What to work on → An exact copy of the records is required, minus the pictures they hold.

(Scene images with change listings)
------------------------------------------------------------
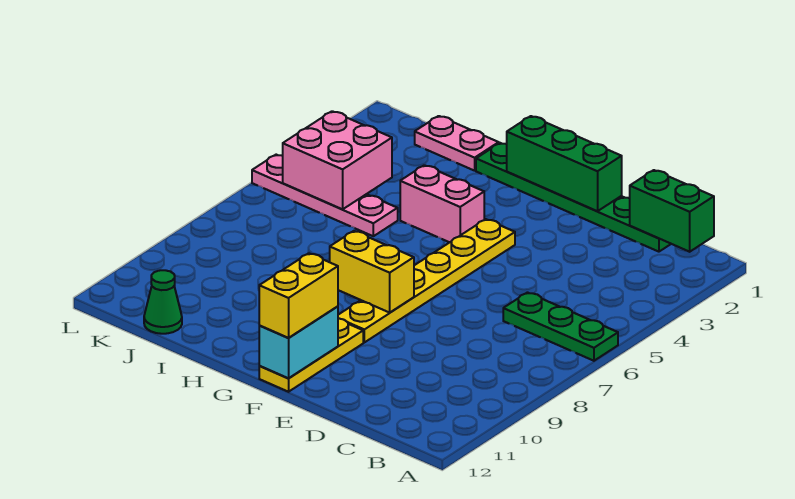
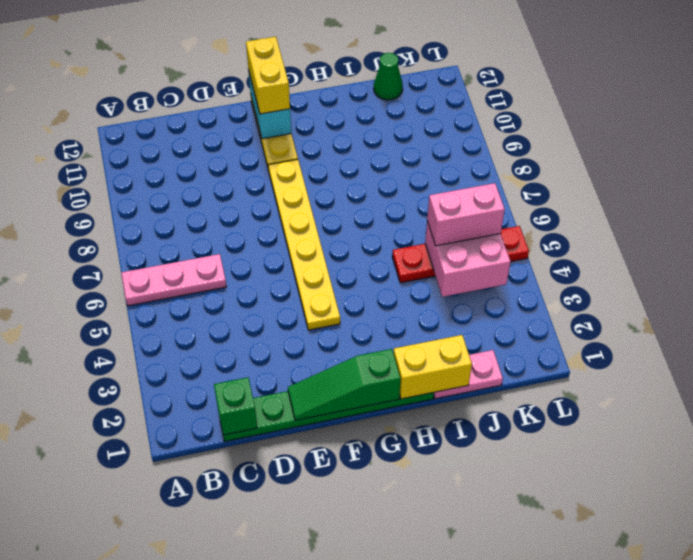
green plate A6:C6 level 1 -> pink plate A6:C6 level 1
green brick B1:C1 level 2 -> green brick C1 level 2
green brick E1:G1 level 2 -> green slope E1:G1 level 2 top G
yellow brick F8:G8 level 2 -> yellow brick H1:I1 level 2
pink brick G4:H4 level 1 -> pink brick J5:K5 level 3
pink plate I5:L5 level 1 -> red plate I5:L5 level 1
------------------------------------------------------------
Solution below →
green plate A6:C6 level 1 -> pink plate A6:C6 level 1
green brick B1:C1 level 2 -> green brick C1 level 2
green brick E1:G1 level 2 -> green slope E1:G1 level 2 top G
yellow brick F8:G8 level 2 -> yellow brick H1:I1 level 2
pink brick G4:H4 level 1 -> pink brick J5:K5 level 3
pink plate I5:L5 level 1 -> red plate I5:L5 level 1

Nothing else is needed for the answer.